* _Data extracts_
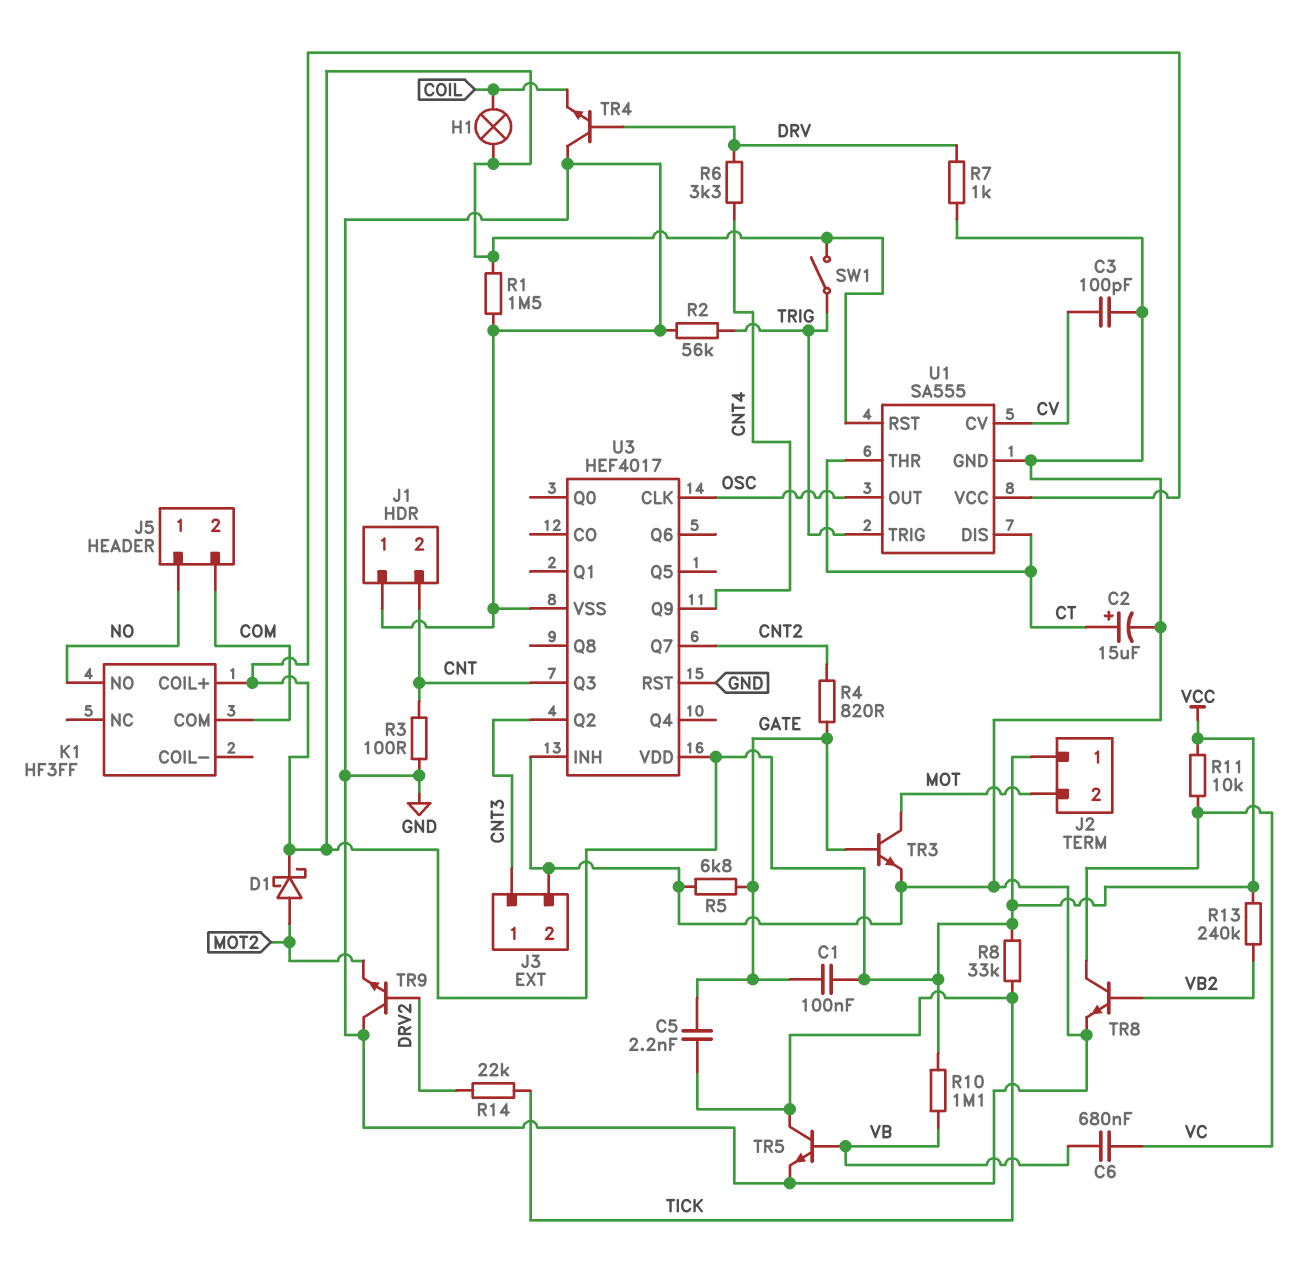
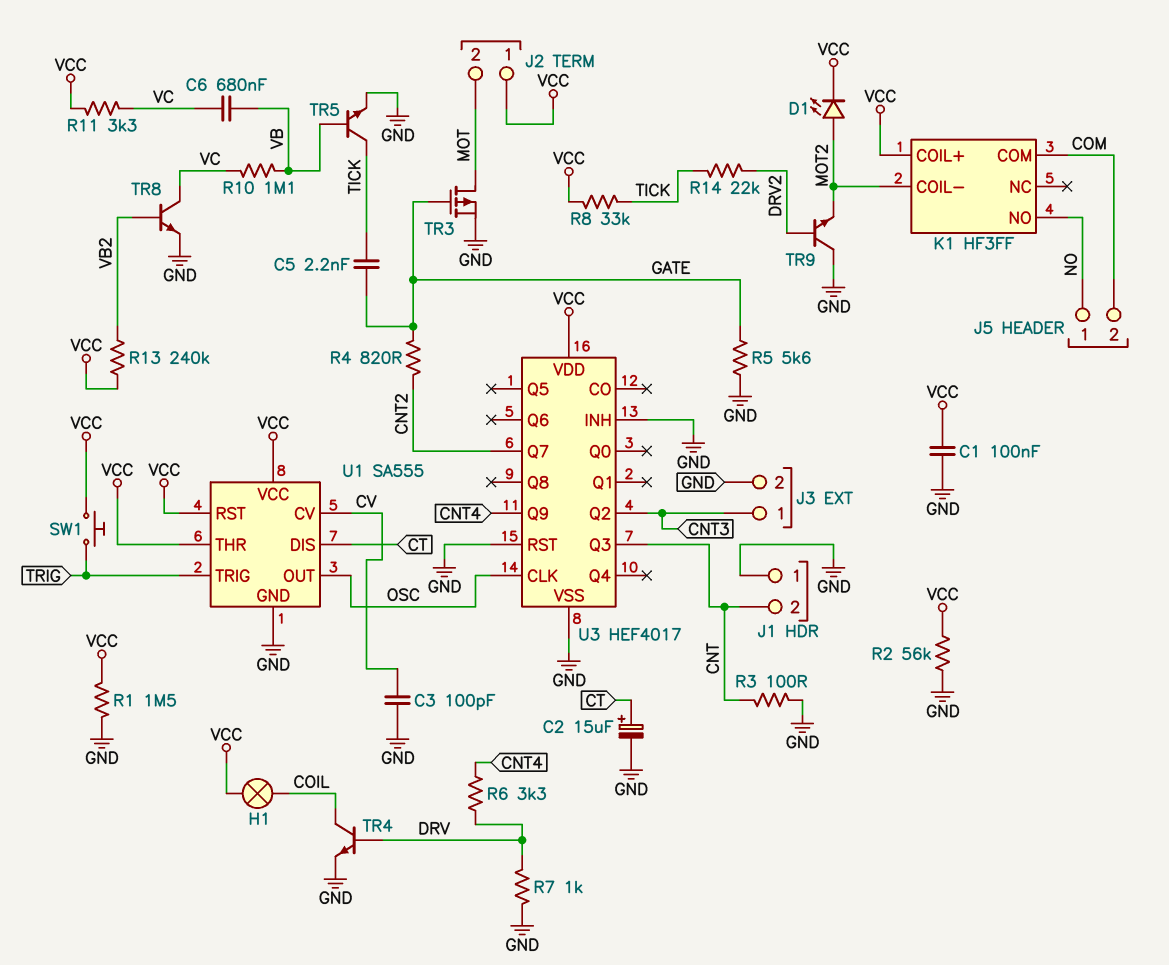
C1: 100nF (GATE, VCC) -> 100nF (GND, VCC)
D1: schottky (A MOT2, K VCC) -> LED (A MOT2, K VCC)
K1 pin COIL-: none -> MOT2
R2: 56k (GND, TRIG) -> 56k (GND, VCC)
R5: 6.8k (GATE, GND) -> 5.6k (GATE, GND)
R10: 1.1M (VB, VCC) -> 1.1M (VB, VC)
R11: 10k (VC, VCC) -> 3.3k (VC, VCC)
SW1: switch (TRIG, VCC) -> button (TRIG, VCC)
TR3: NPN (B GATE, C MOT, E GND) -> PMOS (G GATE, D MOT, S GND)
TR4: NPN (B DRV, C GND, E COIL) -> NPN (B DRV, C COIL, E GND)
U1 pin THR: CT -> VCC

* _Your assignment_
The records above should be reproduced exactly, with the pictures omitted.

* _Task output_
C1: 100nF (GATE, VCC) -> 100nF (GND, VCC)
D1: schottky (A MOT2, K VCC) -> LED (A MOT2, K VCC)
K1 pin COIL-: none -> MOT2
R2: 56k (GND, TRIG) -> 56k (GND, VCC)
R5: 6.8k (GATE, GND) -> 5.6k (GATE, GND)
R10: 1.1M (VB, VCC) -> 1.1M (VB, VC)
R11: 10k (VC, VCC) -> 3.3k (VC, VCC)
SW1: switch (TRIG, VCC) -> button (TRIG, VCC)
TR3: NPN (B GATE, C MOT, E GND) -> PMOS (G GATE, D MOT, S GND)
TR4: NPN (B DRV, C GND, E COIL) -> NPN (B DRV, C COIL, E GND)
U1 pin THR: CT -> VCC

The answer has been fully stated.